### WHAT THE TASK REQUIRES
The records below must be transcribed exactly. Do not include the pictures.

### GIVEN RECORDS
○ ○ ○ ○

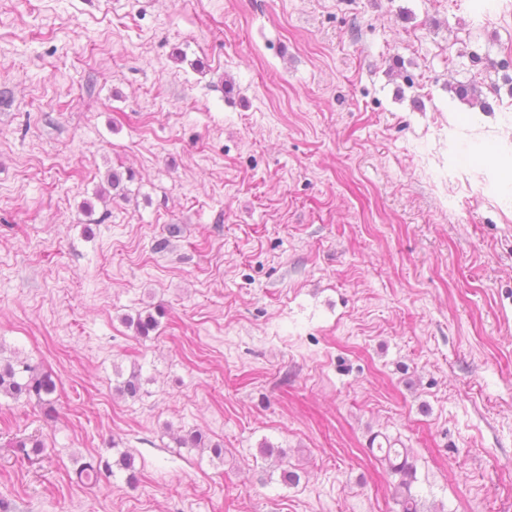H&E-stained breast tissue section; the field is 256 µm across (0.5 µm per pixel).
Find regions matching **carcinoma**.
Wrapping results in <instances>:
<instances>
[{
    "mask_svg": "<svg viewBox=\"0 0 512 512\" xmlns=\"http://www.w3.org/2000/svg\"><path fill=\"white\" fill-rule=\"evenodd\" d=\"M162 316H164V312L160 309L154 313L140 312L135 317L126 318V322L134 328L139 338L148 339L152 333L158 330L159 318ZM55 391L56 382L52 375L37 365L21 359H9L0 364V395L14 400L33 401L45 409L46 416L51 417L55 413V406L50 396ZM120 391L124 396L133 400L142 397L140 369L135 368L130 372L122 382ZM175 441L182 447L206 449L218 459L224 454L223 446L206 443L204 435L197 430L179 434L175 437ZM13 447L17 448L28 460L33 455L43 454L45 449L43 441L36 436L18 439L13 442ZM377 451L380 453V461L385 463L393 474L399 476V481L394 486V499L401 507L400 512H419L418 501L412 493V485L416 481V469L409 461L410 450L406 447H397V442H392L386 437L384 442L377 444ZM115 465L128 472V483L133 484L137 481L134 457L127 452L122 453L113 464L101 456L92 457L82 463L77 477L81 483L93 488L112 476Z\"/></svg>",
    "mask_w": 512,
    "mask_h": 512,
    "instance_id": "obj_1",
    "label": "carcinoma"
}]
</instances>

○ ○ ○ ○

### COMPLETE RESPONSE
H&E-stained breast tissue section; the field is 256 µm across (0.5 µm per pixel).
Find regions matching **carcinoma**.
Wrapping results in <instances>:
<instances>
[{
    "mask_svg": "<svg viewBox=\"0 0 512 512\" xmlns=\"http://www.w3.org/2000/svg\"><path fill=\"white\" fill-rule=\"evenodd\" d=\"M162 316H164V312L160 309L154 313L140 312L135 317L126 318V322L134 328L139 338L148 339L152 333L158 330L159 318ZM55 391L56 382L52 375L37 365L21 359H9L0 364V395L14 400L33 401L45 409L46 416L51 417L55 413V406L50 396ZM120 391L124 396L133 400L142 397L140 369L135 368L130 372L122 382ZM175 441L182 447L206 449L218 459L224 454L223 446L206 443L204 435L197 430L179 434L175 437ZM13 447L17 448L28 460L33 455L43 454L45 449L43 441L36 436L18 439L13 442ZM377 451L380 453V461L385 463L393 474L399 476V481L394 486V499L401 507L400 512H419L418 501L412 493V485L416 481V469L409 461L410 450L406 447H397V442H392L386 437L384 442L377 444ZM115 465L128 472V483L133 484L137 481L134 457L127 452L122 453L113 464L101 456L92 457L82 463L77 477L81 483L93 488L112 476Z\"/></svg>",
    "mask_w": 512,
    "mask_h": 512,
    "instance_id": "obj_1",
    "label": "carcinoma"
}]
</instances>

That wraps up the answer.